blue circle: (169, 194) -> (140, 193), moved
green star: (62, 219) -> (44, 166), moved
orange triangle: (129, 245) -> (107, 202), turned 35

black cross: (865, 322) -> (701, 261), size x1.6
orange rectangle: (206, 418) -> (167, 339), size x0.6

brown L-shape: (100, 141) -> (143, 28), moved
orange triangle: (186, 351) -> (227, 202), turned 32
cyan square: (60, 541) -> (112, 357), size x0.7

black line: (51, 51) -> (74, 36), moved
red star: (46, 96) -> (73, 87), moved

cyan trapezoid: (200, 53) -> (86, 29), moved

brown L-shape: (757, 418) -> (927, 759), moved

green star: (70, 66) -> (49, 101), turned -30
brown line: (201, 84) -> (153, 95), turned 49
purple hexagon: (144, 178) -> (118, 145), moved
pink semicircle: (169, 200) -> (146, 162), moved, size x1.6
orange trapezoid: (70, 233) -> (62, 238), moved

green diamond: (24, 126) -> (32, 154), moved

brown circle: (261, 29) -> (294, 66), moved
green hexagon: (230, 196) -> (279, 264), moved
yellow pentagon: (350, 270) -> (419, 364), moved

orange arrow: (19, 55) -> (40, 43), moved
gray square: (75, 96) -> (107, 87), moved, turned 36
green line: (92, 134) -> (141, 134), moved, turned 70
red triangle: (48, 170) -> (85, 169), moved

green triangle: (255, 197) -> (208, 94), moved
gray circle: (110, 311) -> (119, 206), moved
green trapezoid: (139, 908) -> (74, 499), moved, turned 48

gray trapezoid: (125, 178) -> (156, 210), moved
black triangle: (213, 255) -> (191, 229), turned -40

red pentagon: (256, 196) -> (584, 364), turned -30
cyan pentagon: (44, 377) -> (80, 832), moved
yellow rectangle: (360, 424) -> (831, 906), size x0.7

=======

» **Exercise instructions**:
Nothing but the lines from the one holding "black triangle: (213, 255)" to the end of the entries should be returned, each exactly as it stands.

» **Task output**:
black triangle: (213, 255) -> (191, 229), turned -40

red pentagon: (256, 196) -> (584, 364), turned -30
cyan pentagon: (44, 377) -> (80, 832), moved
yellow rectangle: (360, 424) -> (831, 906), size x0.7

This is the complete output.